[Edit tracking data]

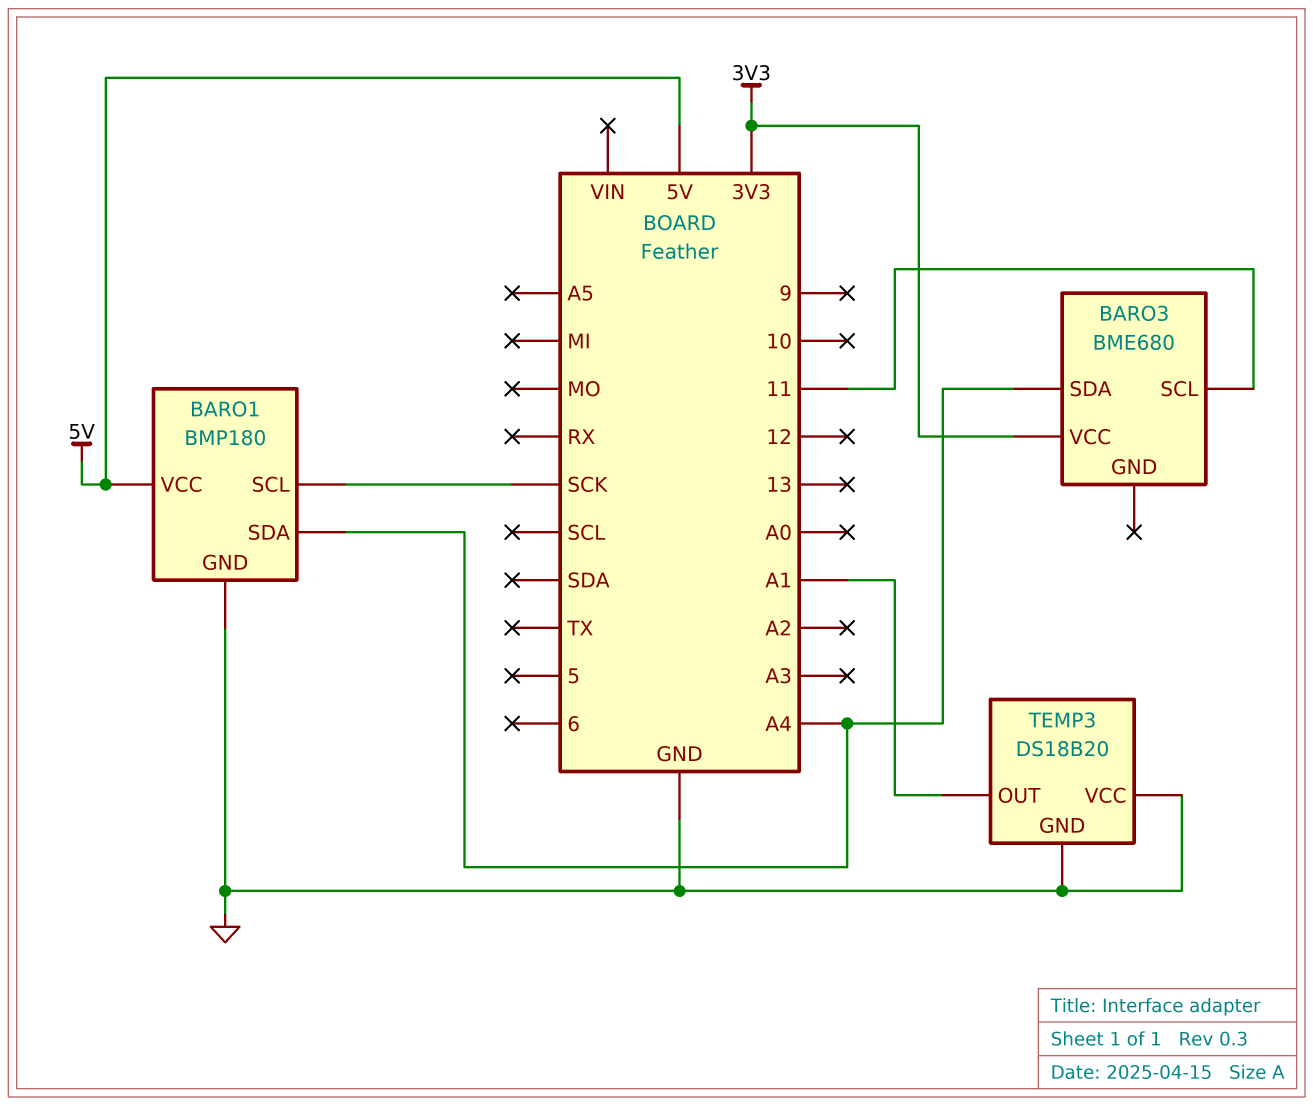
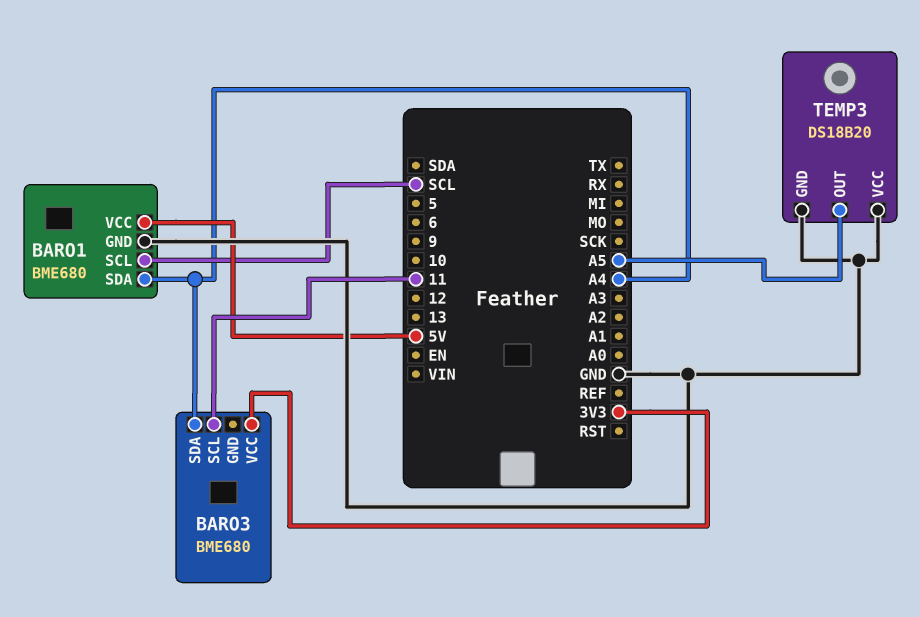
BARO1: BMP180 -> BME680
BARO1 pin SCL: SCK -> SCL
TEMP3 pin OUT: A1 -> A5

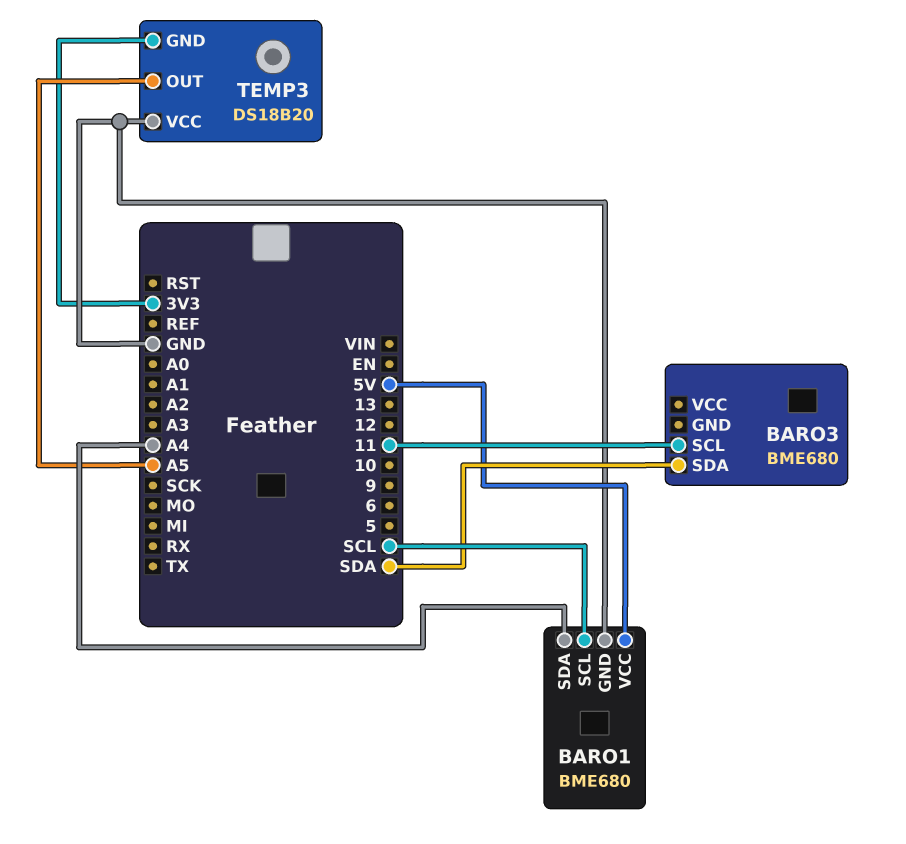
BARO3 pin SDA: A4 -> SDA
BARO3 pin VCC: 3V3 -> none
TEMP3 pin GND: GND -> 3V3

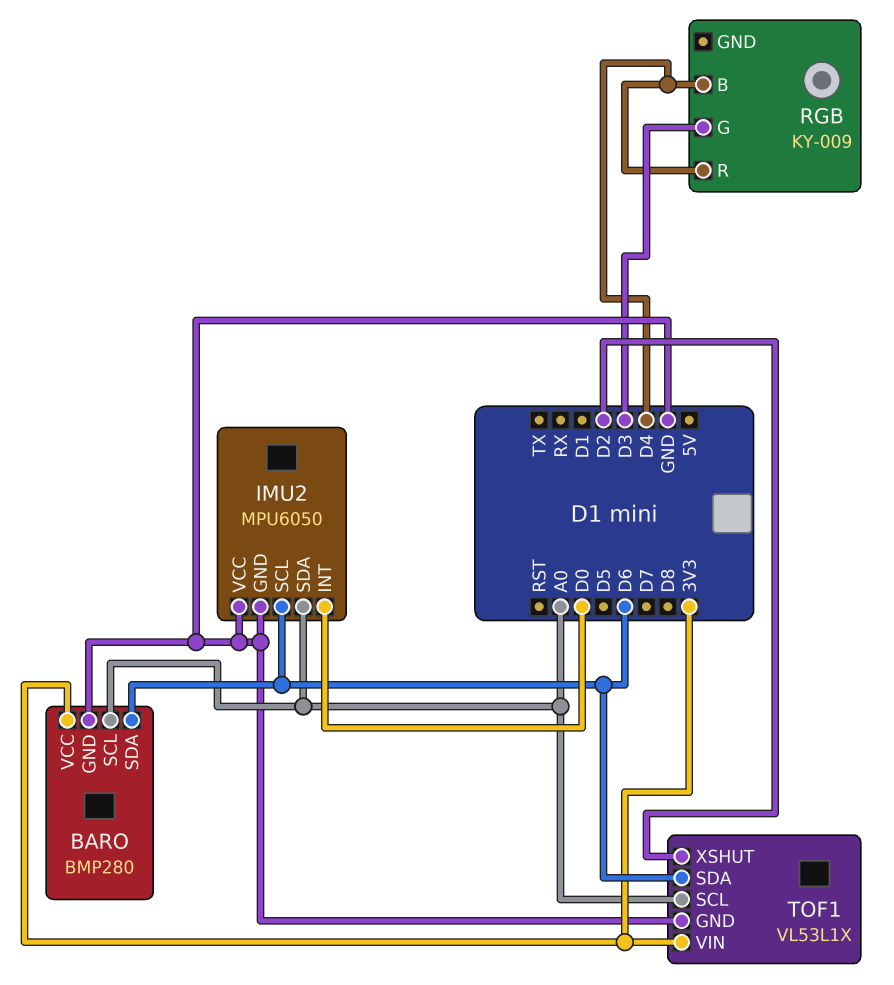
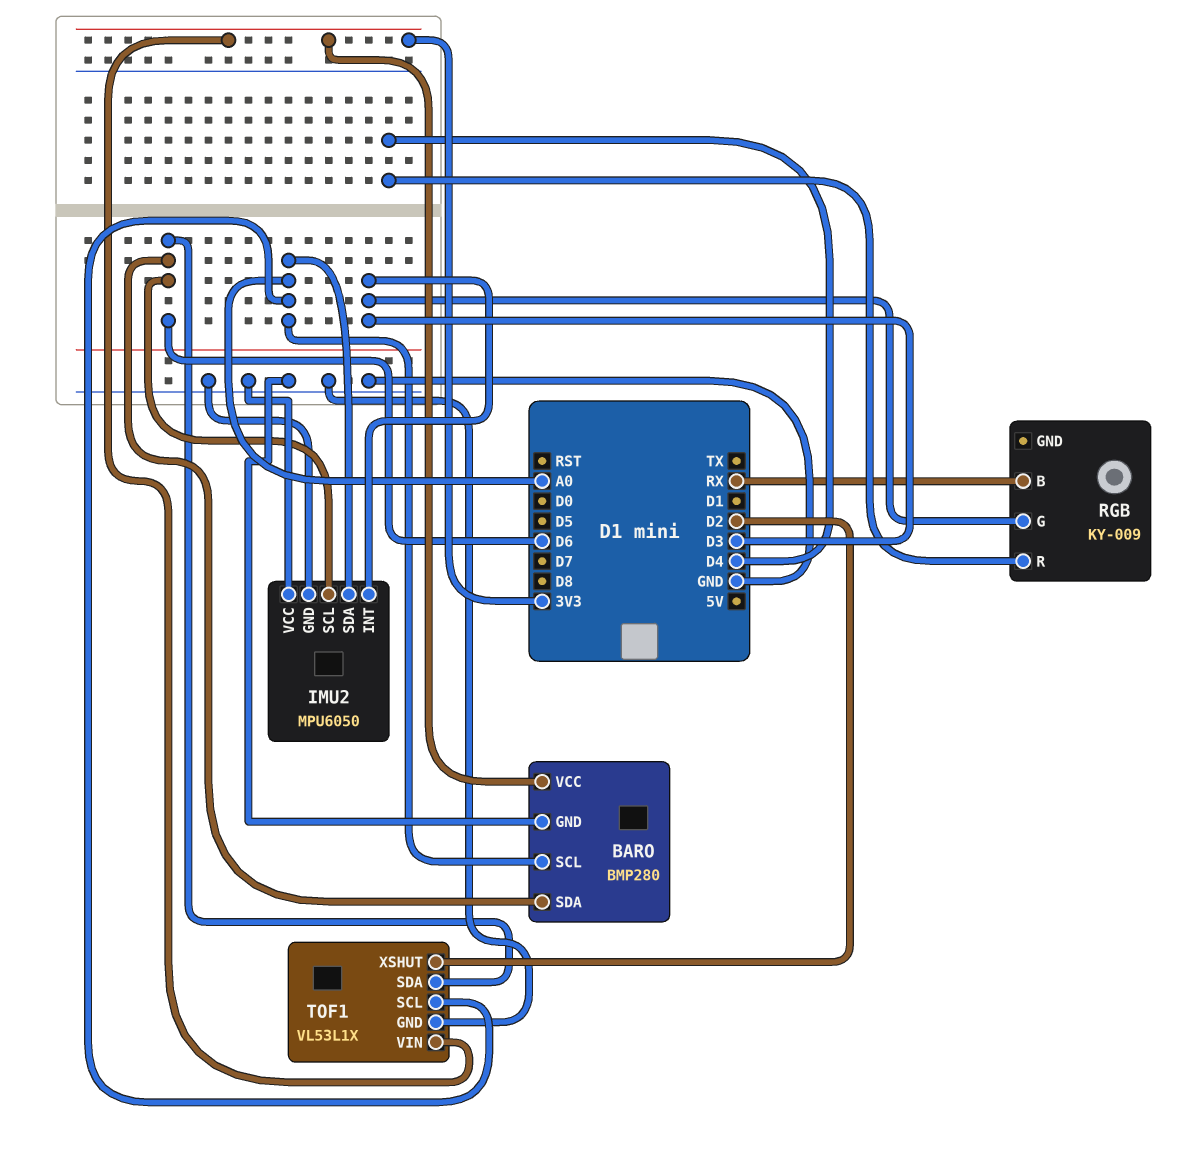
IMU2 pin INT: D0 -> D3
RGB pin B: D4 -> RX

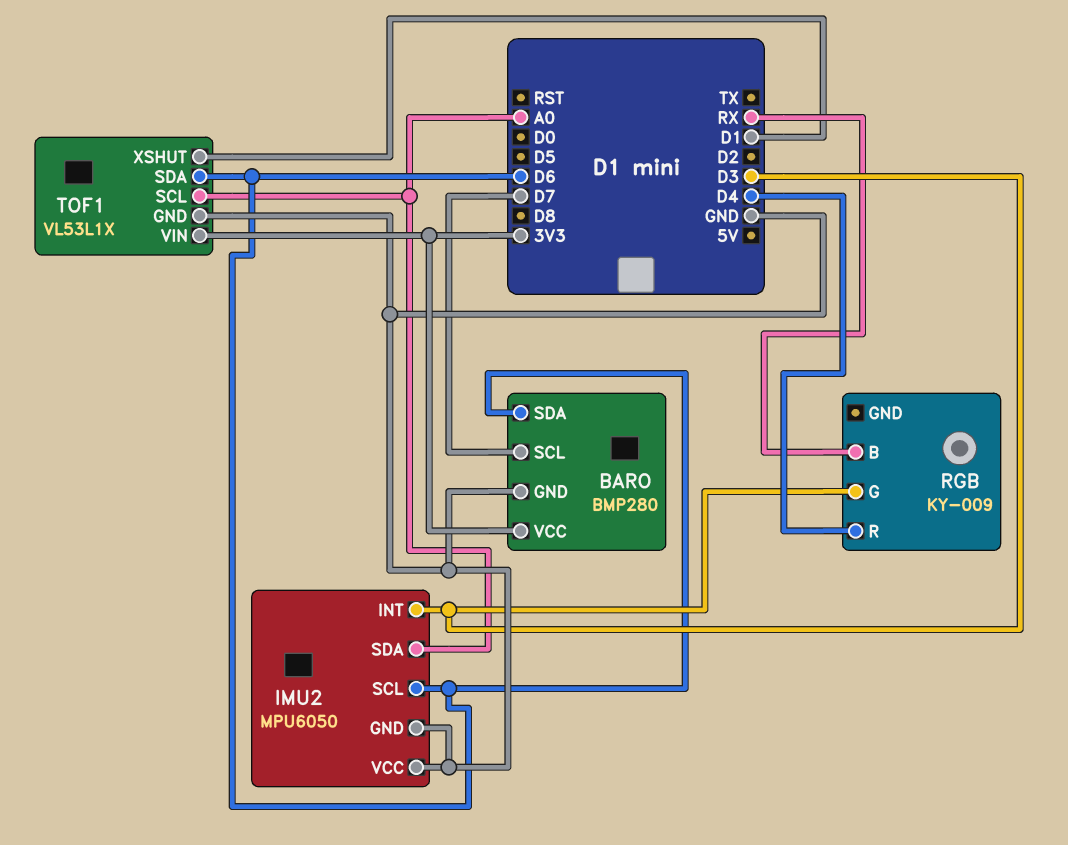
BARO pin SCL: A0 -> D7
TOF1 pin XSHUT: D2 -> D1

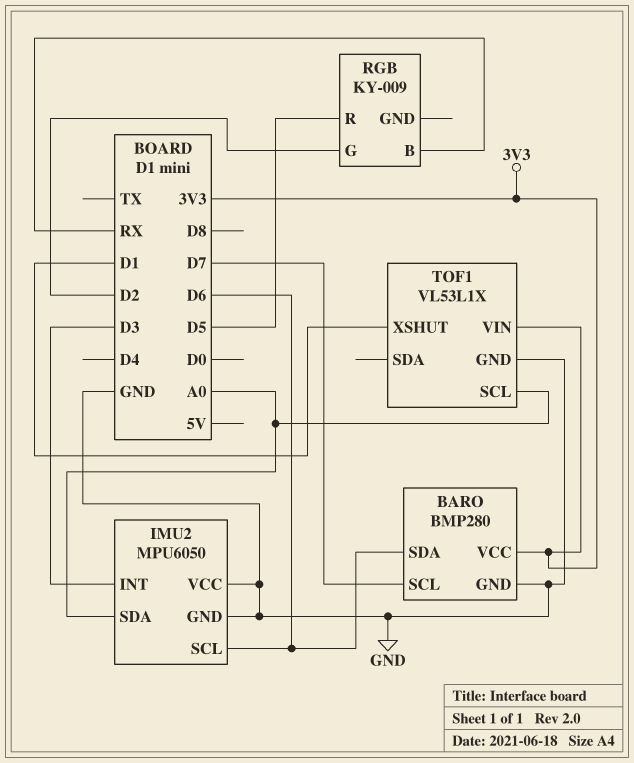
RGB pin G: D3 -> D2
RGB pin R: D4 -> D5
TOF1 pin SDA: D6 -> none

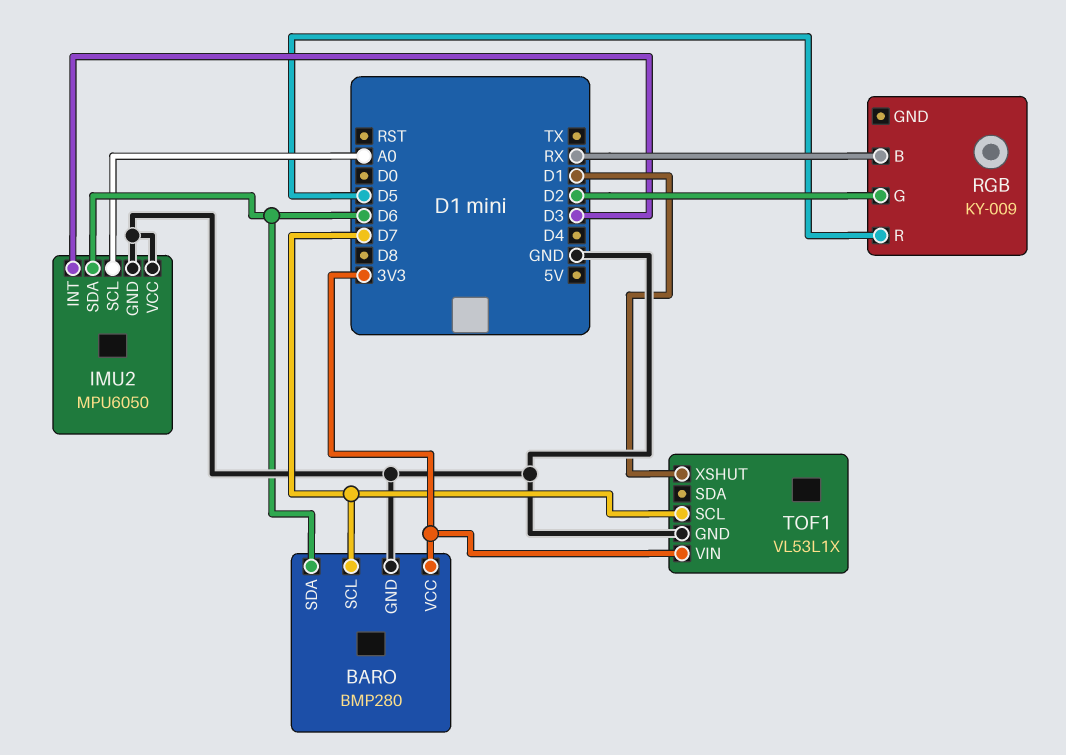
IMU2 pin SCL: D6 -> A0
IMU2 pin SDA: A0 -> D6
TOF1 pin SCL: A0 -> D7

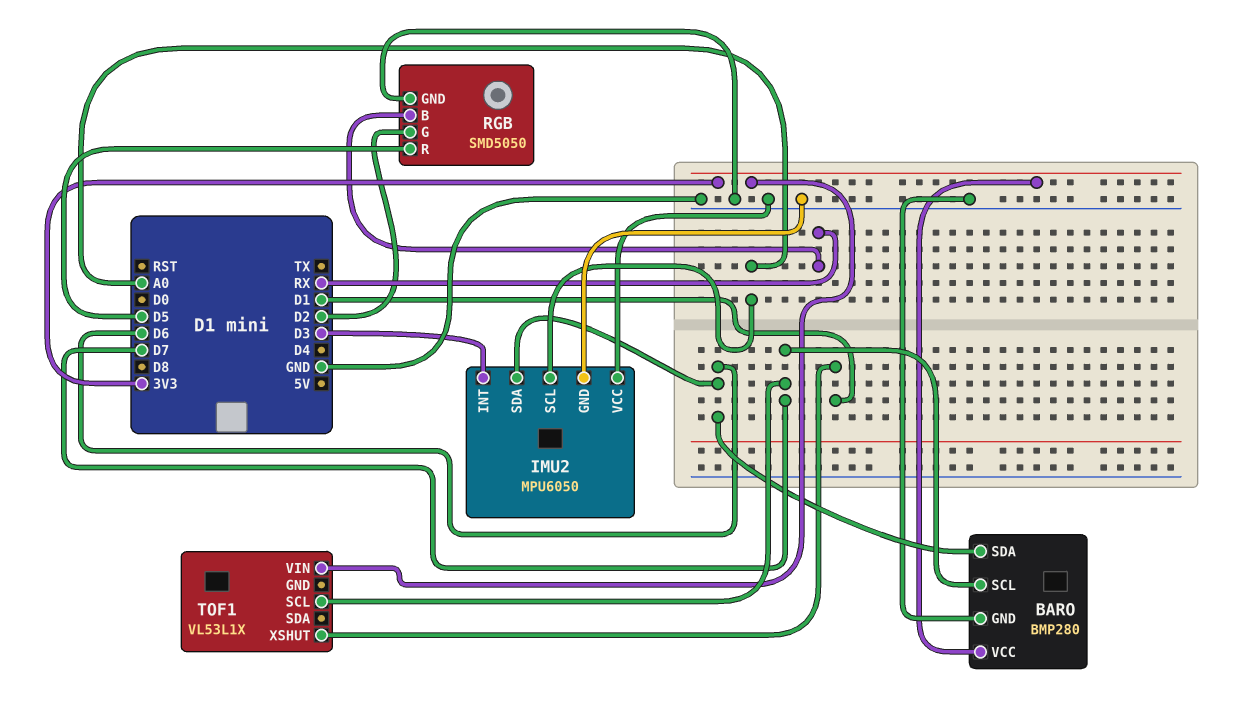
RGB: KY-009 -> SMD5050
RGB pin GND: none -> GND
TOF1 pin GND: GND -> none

> ASSIGNED TASK
Word for word, retype the lines from the one that contains "TOF1 pin SCL: A0 -> D7" through the final line of the data, both ends included, excluding pictures.

> RESPONSE TO THIS EXERCISE
TOF1 pin SCL: A0 -> D7

RGB: KY-009 -> SMD5050
RGB pin GND: none -> GND
TOF1 pin GND: GND -> none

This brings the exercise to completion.